[Version difference data]
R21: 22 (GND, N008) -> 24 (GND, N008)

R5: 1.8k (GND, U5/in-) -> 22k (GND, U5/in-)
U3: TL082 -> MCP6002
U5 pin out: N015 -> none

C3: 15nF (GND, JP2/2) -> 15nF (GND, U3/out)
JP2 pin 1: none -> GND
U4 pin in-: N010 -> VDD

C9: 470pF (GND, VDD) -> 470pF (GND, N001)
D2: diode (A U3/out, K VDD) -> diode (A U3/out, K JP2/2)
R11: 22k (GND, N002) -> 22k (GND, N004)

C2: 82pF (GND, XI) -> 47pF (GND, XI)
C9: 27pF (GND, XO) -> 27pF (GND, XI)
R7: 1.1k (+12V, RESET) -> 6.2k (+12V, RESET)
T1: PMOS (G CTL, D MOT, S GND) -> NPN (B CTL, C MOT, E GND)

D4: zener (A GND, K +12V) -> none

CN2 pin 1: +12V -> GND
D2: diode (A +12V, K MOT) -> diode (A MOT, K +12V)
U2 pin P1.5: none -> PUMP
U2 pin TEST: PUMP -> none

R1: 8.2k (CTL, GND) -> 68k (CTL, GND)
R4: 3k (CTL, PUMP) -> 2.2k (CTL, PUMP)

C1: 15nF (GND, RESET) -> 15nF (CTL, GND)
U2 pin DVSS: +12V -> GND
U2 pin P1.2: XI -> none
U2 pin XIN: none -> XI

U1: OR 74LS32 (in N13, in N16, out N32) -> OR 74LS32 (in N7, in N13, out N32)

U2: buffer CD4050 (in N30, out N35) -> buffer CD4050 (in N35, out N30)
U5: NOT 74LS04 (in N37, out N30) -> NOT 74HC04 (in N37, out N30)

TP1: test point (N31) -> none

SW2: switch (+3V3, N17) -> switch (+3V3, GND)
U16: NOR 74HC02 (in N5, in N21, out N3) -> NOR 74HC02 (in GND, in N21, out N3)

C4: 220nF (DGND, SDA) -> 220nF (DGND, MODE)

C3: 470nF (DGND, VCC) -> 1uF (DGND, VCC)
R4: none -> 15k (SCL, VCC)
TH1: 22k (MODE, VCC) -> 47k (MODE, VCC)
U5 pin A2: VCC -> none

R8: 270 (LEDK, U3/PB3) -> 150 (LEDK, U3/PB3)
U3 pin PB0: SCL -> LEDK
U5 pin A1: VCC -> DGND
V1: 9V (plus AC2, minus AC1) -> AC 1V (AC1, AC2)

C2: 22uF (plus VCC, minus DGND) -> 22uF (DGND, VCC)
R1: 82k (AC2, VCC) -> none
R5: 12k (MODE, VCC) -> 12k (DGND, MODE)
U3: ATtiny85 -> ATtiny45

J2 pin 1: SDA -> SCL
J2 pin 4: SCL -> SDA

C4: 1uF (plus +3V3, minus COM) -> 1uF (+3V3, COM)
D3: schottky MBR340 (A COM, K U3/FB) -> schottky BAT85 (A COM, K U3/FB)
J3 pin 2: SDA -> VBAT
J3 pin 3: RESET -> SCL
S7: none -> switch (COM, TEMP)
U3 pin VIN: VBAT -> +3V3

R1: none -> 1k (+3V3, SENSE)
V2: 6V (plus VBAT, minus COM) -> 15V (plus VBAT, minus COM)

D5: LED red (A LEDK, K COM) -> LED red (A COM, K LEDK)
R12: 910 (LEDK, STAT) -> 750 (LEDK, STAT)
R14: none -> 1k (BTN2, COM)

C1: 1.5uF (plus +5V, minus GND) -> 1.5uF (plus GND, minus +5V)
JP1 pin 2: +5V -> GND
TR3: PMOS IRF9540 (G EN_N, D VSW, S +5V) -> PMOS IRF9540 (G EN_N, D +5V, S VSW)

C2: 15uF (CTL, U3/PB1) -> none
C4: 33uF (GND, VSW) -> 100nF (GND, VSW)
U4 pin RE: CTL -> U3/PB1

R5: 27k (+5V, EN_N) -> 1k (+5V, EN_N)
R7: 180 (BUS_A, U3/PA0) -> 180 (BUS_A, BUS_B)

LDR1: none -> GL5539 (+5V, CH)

◆ Problem to solve:
Look through the data above. Each line containing the word "PUMP" needs to be copied.

◆ Your solution:
U2 pin P1.5: none -> PUMP
U2 pin TEST: PUMP -> none
R4: 3k (CTL, PUMP) -> 2.2k (CTL, PUMP)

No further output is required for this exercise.